--- Coordinate-based object records ---
---
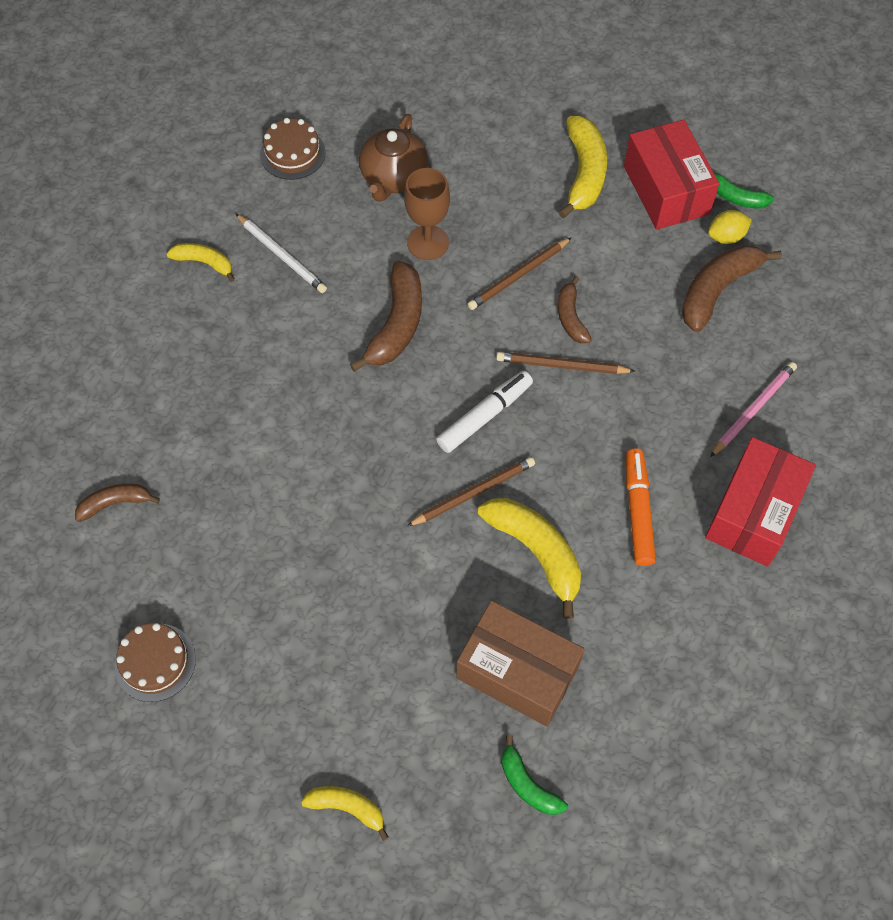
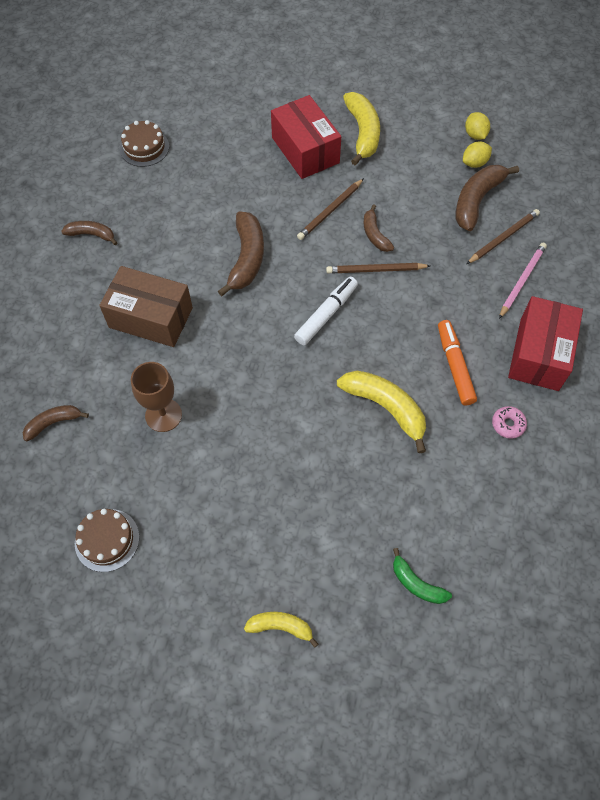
camera: 10 degrees left, 0 degrees up
yellow banana [167,243,235,282] -> brown banana [61,221,117,245]
white pencil [236,214,327,293] -> none
brown teapot [359,114,428,202] -> none
brown goblet [404,168,450,260] -> brown goblet moved to [131,362,182,432]
brown pencil [407,457,535,526] -> brown pencil moved to [467,209,540,264]
brown box [456,600,585,727] -> brown box moved to [99,266,193,347]
red box [624,120,719,230] -> red box moved to [271,95,341,179]
green banana [710,166,774,208] -> yellow lemon [465,112,490,140]
none -> pink donut [492,406,527,439]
---
--- What needs to be done ---
Because the pictures are not wanted, retype only the text of every record, exactly as given.

--- Result ---
camera: 10 degrees left, 0 degrees up
yellow banana [167,243,235,282] -> brown banana [61,221,117,245]
white pencil [236,214,327,293] -> none
brown teapot [359,114,428,202] -> none
brown goblet [404,168,450,260] -> brown goblet moved to [131,362,182,432]
brown pencil [407,457,535,526] -> brown pencil moved to [467,209,540,264]
brown box [456,600,585,727] -> brown box moved to [99,266,193,347]
red box [624,120,719,230] -> red box moved to [271,95,341,179]
green banana [710,166,774,208] -> yellow lemon [465,112,490,140]
none -> pink donut [492,406,527,439]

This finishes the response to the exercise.